WHAT TO DO: Return every line of the records below verbatim, with no pictures in the copy.

◇ ◇ ◇ ◇

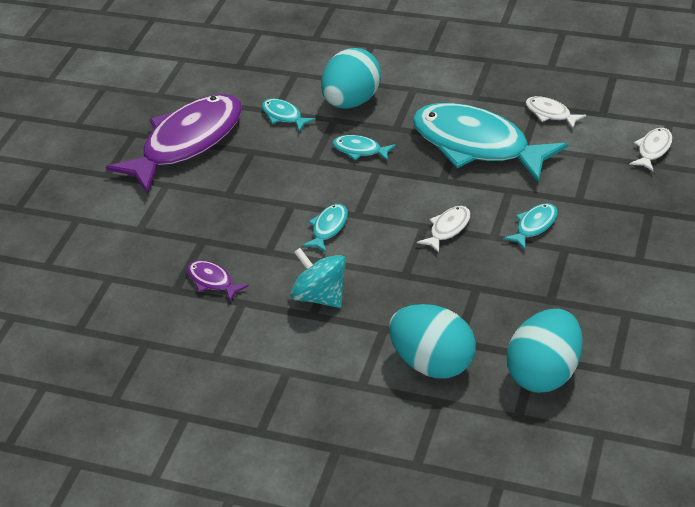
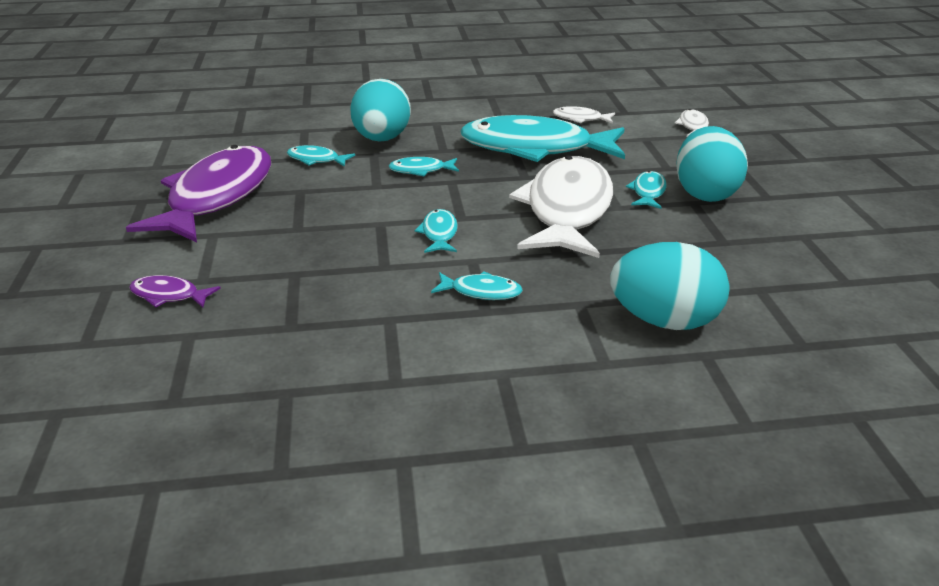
camera: 30 degrees left, 10 degrees down
purple fish [187,260,249,302] -> purple fish moved to [129,275,221,308]
turquoise spinning top [290,248,346,308] -> turquoise fish [431,271,523,300]
white fish [417,206,471,253] -> white fish [509,155,613,258], size x2.48
turquoise egg [507,309,583,393] -> turquoise egg moved to [676,126,748,202]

◇ ◇ ◇ ◇

RESPONSE AREA:
camera: 30 degrees left, 10 degrees down
purple fish [187,260,249,302] -> purple fish moved to [129,275,221,308]
turquoise spinning top [290,248,346,308] -> turquoise fish [431,271,523,300]
white fish [417,206,471,253] -> white fish [509,155,613,258], size x2.48
turquoise egg [507,309,583,393] -> turquoise egg moved to [676,126,748,202]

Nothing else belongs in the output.